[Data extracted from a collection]
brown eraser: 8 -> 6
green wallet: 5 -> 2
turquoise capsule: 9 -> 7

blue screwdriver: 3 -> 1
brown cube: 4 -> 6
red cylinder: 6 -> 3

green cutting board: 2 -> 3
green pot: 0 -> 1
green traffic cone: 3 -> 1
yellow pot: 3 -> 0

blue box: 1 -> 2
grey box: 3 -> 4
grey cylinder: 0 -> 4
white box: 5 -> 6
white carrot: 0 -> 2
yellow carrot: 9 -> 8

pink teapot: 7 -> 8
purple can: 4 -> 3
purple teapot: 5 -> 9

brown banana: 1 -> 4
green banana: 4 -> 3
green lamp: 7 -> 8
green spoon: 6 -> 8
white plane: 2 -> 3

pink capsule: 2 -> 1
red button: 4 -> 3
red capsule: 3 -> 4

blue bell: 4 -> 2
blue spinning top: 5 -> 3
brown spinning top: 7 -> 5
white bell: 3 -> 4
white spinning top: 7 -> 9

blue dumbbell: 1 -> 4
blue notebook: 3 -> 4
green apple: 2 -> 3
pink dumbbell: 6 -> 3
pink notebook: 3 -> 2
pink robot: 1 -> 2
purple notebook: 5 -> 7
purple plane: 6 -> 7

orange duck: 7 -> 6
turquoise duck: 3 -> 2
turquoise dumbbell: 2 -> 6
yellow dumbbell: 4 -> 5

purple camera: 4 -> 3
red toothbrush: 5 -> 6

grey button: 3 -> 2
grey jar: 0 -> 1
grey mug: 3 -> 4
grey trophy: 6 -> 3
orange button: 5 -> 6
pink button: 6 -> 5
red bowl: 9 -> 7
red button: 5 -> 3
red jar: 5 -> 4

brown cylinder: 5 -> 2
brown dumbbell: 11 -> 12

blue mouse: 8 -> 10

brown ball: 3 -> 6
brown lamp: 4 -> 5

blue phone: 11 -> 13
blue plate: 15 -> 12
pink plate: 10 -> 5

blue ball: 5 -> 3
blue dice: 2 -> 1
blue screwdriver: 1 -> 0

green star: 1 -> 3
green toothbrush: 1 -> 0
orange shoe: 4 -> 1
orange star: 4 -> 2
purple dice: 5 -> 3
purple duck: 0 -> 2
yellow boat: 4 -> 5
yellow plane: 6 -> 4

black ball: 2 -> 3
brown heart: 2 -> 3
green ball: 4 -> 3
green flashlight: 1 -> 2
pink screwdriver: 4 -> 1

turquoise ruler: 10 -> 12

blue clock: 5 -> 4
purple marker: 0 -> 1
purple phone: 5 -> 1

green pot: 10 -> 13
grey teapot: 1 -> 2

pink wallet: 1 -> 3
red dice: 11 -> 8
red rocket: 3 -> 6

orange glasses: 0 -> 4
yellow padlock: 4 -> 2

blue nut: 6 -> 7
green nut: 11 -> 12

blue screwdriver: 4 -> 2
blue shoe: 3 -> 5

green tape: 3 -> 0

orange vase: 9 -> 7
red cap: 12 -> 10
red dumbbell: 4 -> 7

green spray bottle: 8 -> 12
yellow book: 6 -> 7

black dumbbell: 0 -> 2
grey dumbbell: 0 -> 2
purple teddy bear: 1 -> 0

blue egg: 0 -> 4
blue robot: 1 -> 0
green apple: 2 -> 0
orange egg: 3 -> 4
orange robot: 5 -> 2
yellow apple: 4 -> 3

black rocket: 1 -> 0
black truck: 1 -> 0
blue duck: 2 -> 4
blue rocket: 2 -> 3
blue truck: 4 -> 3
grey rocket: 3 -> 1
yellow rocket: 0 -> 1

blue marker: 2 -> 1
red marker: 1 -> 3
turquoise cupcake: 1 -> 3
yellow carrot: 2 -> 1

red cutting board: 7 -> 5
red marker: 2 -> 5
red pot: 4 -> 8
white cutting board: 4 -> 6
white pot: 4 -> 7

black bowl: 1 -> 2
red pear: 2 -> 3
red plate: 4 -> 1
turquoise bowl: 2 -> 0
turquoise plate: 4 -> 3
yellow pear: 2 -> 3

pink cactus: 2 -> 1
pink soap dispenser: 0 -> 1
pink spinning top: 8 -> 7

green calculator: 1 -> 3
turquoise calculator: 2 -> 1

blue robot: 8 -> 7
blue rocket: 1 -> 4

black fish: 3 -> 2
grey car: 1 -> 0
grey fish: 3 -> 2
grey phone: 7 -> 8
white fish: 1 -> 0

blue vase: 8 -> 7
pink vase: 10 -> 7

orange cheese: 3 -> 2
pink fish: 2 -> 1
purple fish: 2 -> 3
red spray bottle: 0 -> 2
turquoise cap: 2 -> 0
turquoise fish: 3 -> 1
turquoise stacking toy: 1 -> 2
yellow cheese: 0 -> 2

__WORK TASK__: Filter the records above down to the lines that hold the string "marker".

__RESPONSE TO THIS TASK__:
purple marker: 0 -> 1
blue marker: 2 -> 1
red marker: 1 -> 3
red marker: 2 -> 5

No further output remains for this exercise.